(Task item) A precise copy of the data is required, with every picture left out.

(Change detection outputs)
-.-.-
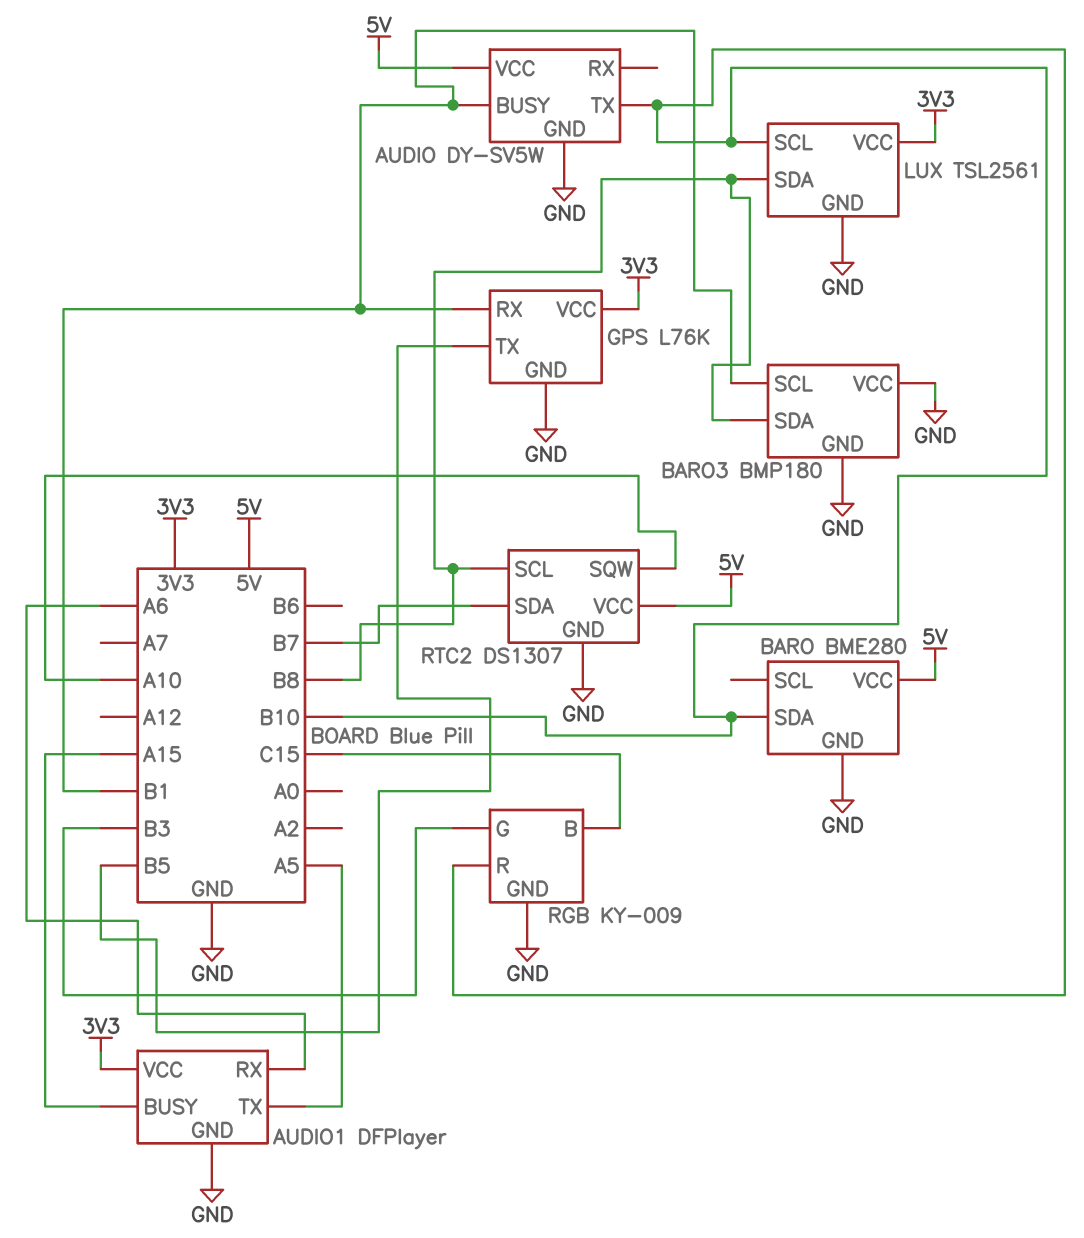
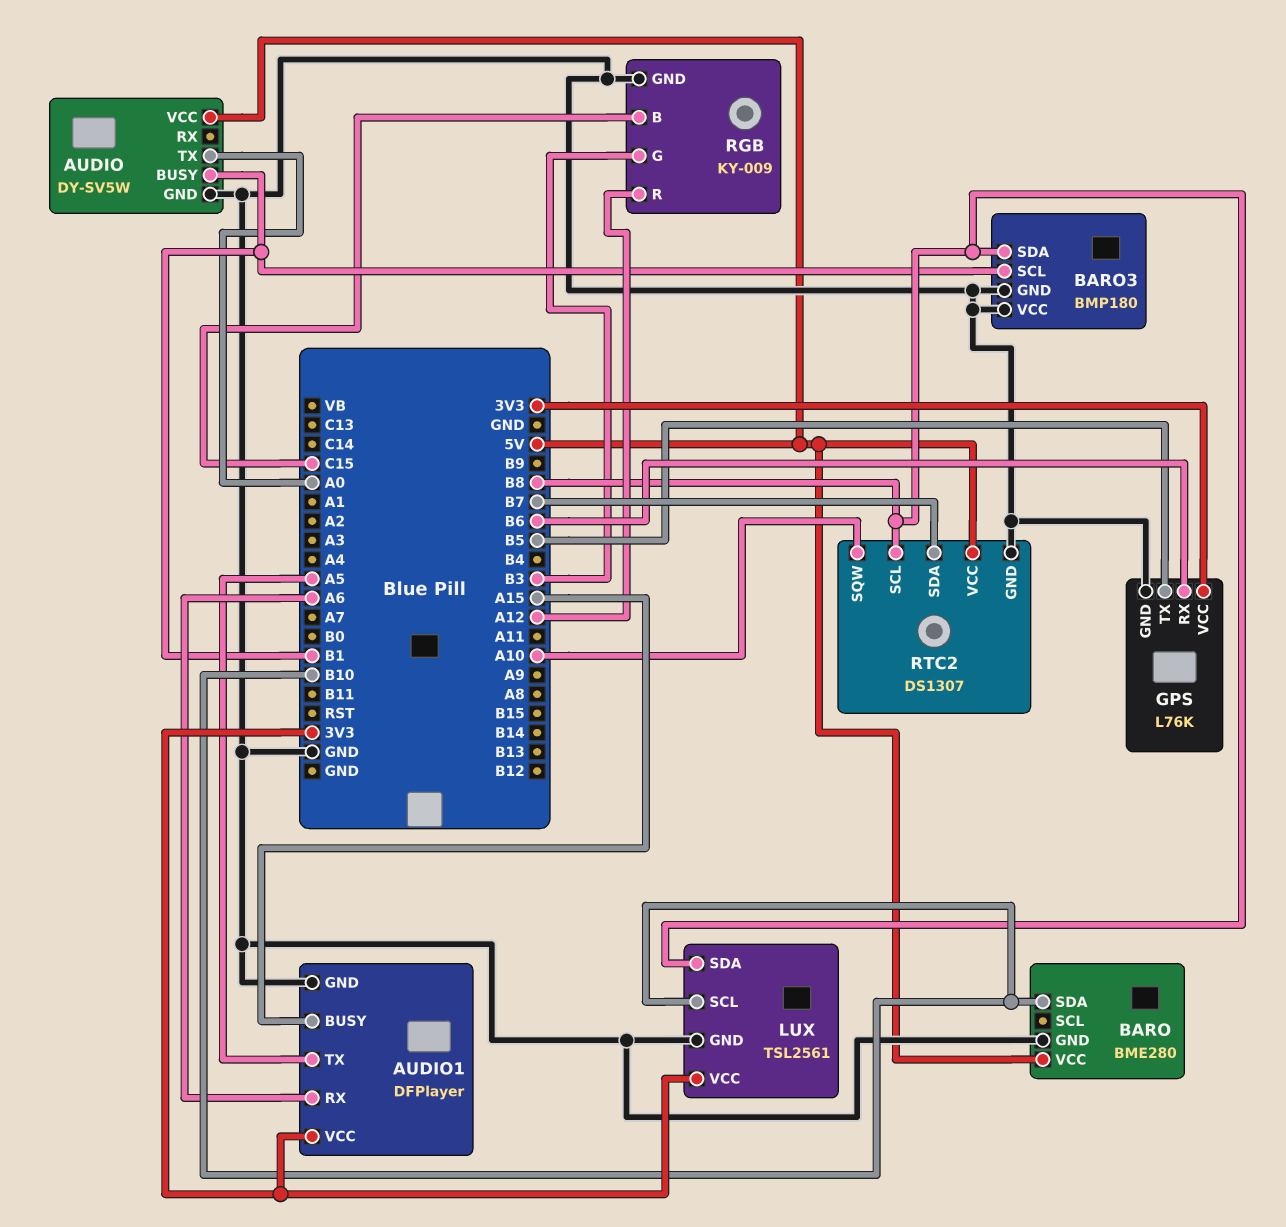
AUDIO pin TX: B10 -> A0
GPS pin RX: B1 -> B6
RGB pin R: B10 -> A12

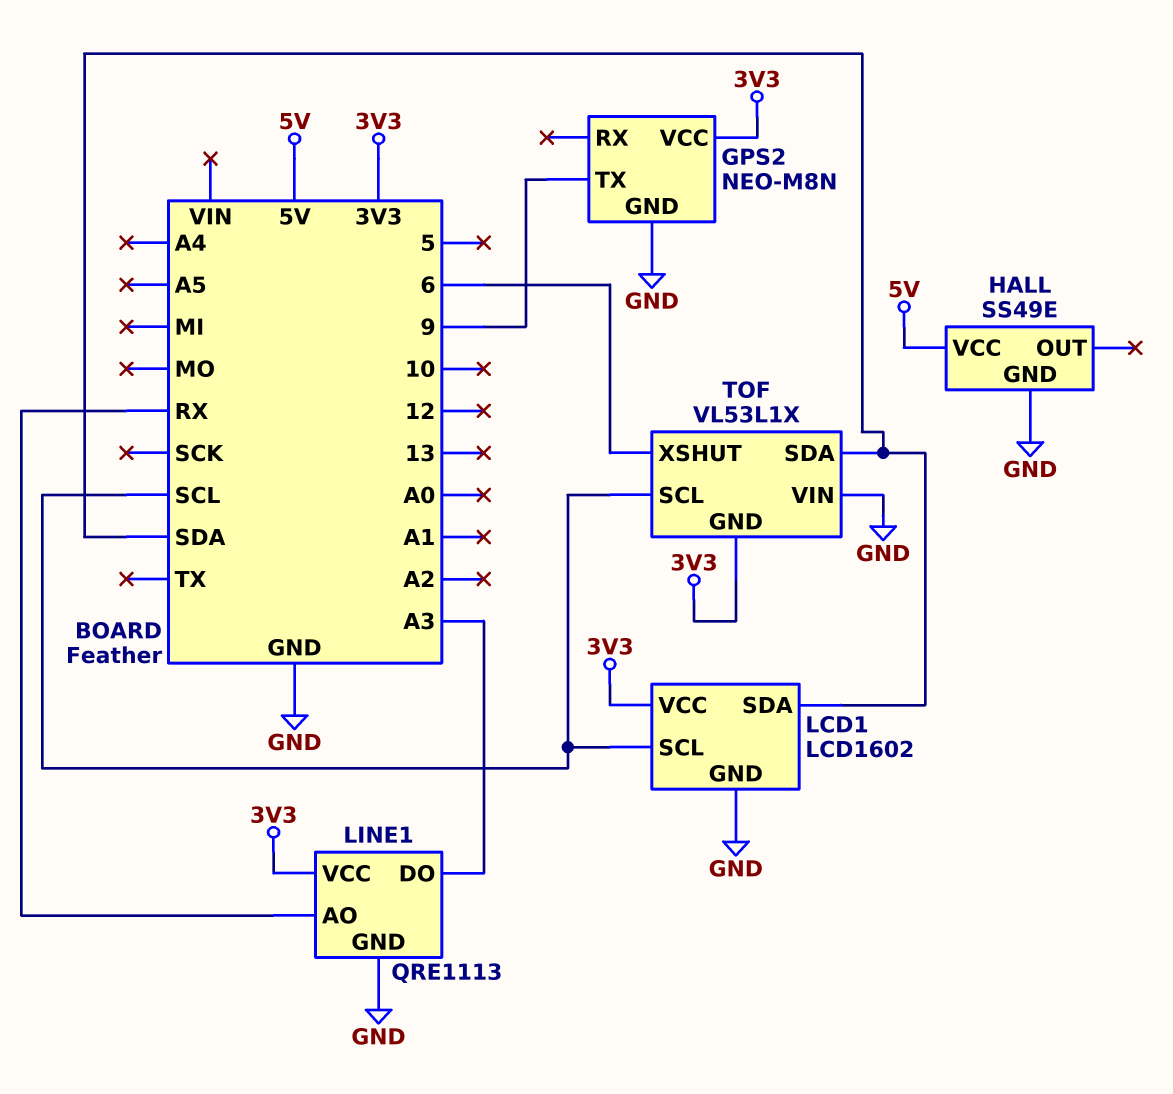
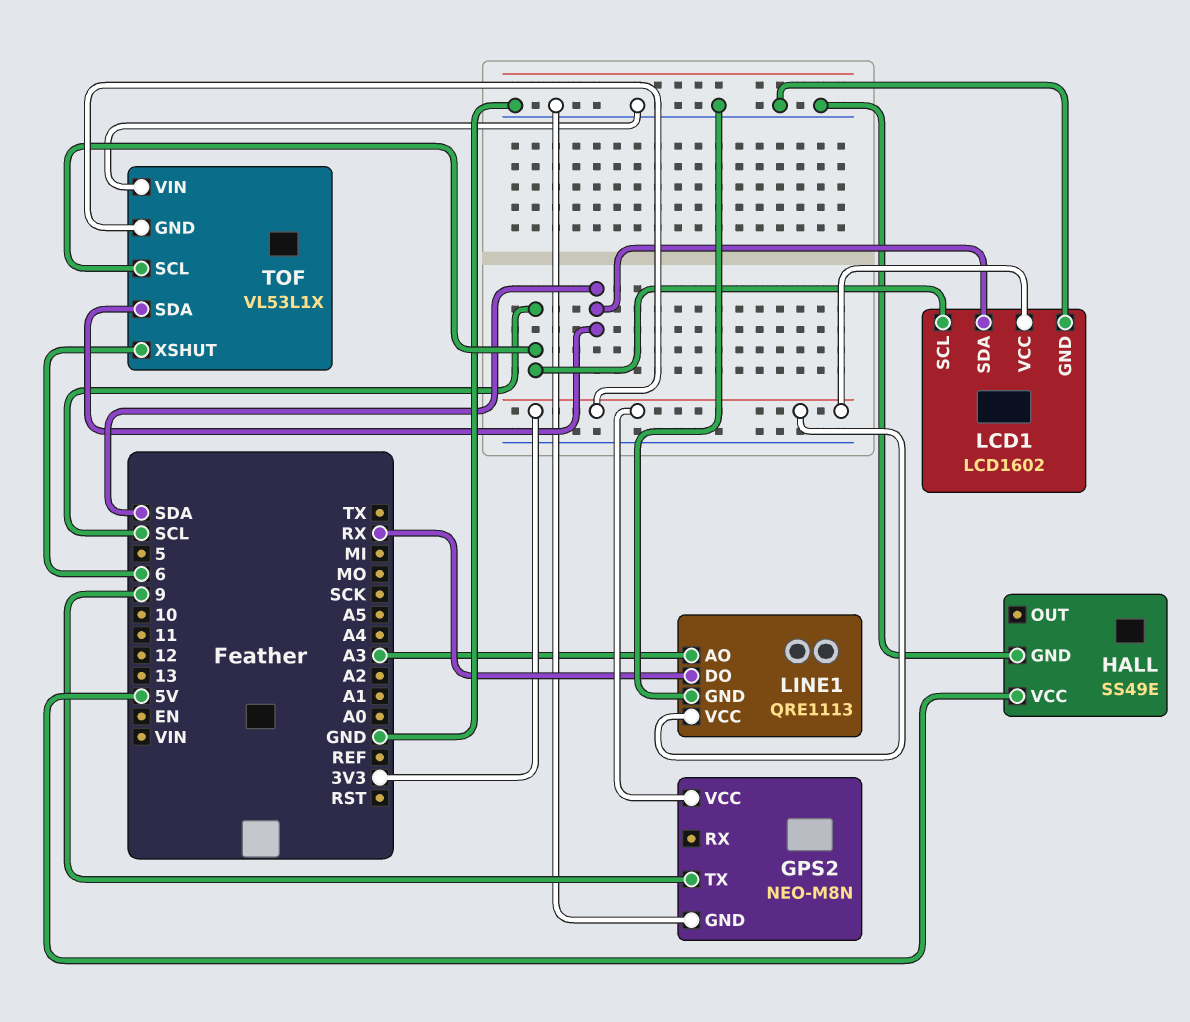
LINE1 pin AO: RX -> A3
LINE1 pin DO: A3 -> RX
-.-.-
(Written solution)
AUDIO pin TX: B10 -> A0
GPS pin RX: B1 -> B6
RGB pin R: B10 -> A12

LINE1 pin AO: RX -> A3
LINE1 pin DO: A3 -> RX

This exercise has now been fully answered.